_Your task:_
Please return every line below that contains the string "none".

_Dataset extract:_

========

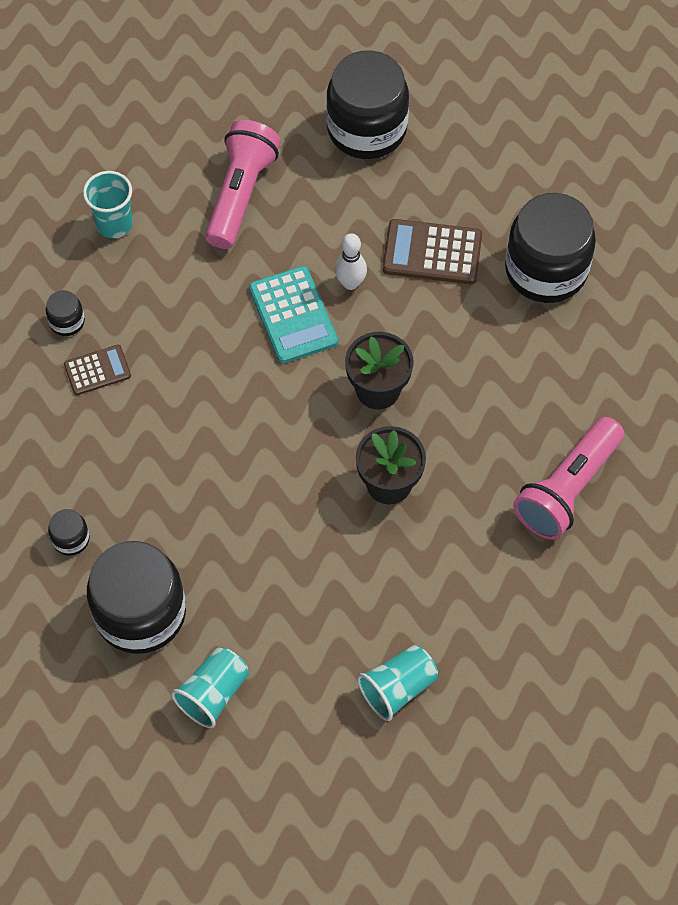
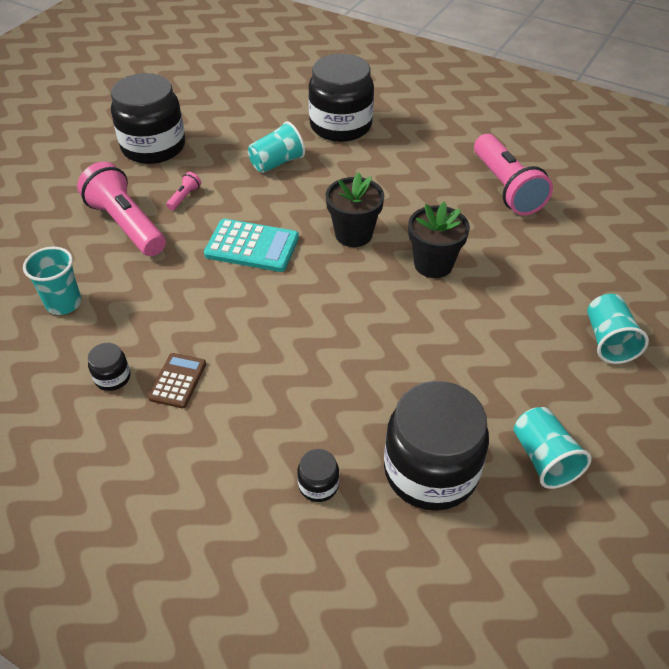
camera: 55 degrees left, 15 degrees down
(315, 212) = (184, 197): none -> pink flashlight
(350, 283) = (258, 207): white bowling pin -> none
(432, 253) = (277, 163): brown calculator -> turquoise cup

========

_Solution for this task:_
(315, 212) = (184, 197): none -> pink flashlight
(350, 283) = (258, 207): white bowling pin -> none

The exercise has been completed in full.